» Available data:

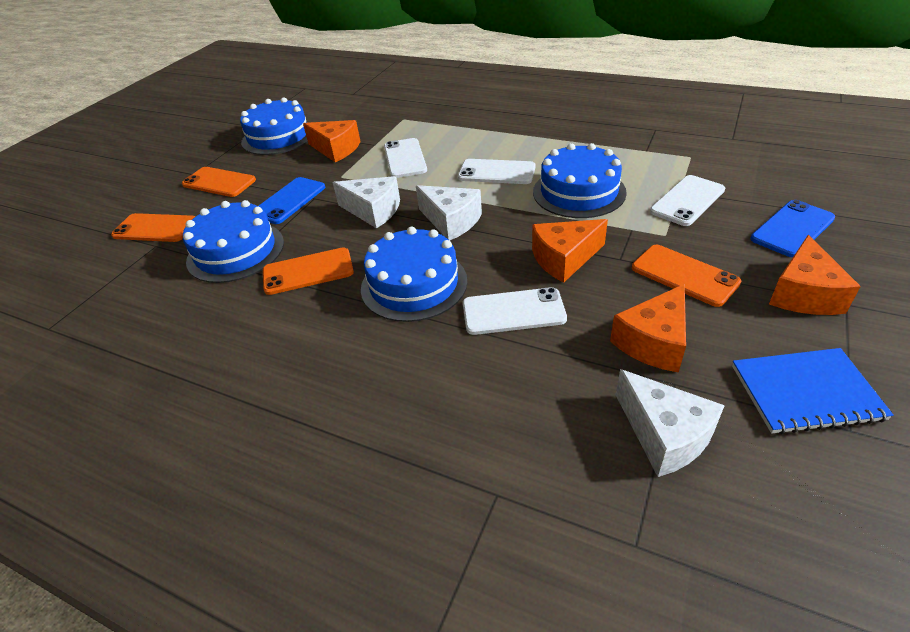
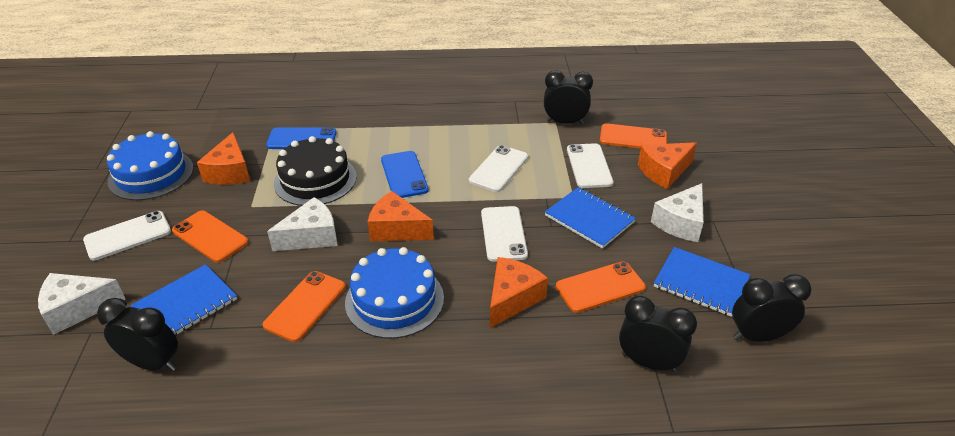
black cake: 0 -> 1
black clock: 0 -> 4
blue cake: 4 -> 2
blue notebook: 1 -> 3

» What is required: The material above must be reproduced line for line, with the images omitted.

» Written response:
black cake: 0 -> 1
black clock: 0 -> 4
blue cake: 4 -> 2
blue notebook: 1 -> 3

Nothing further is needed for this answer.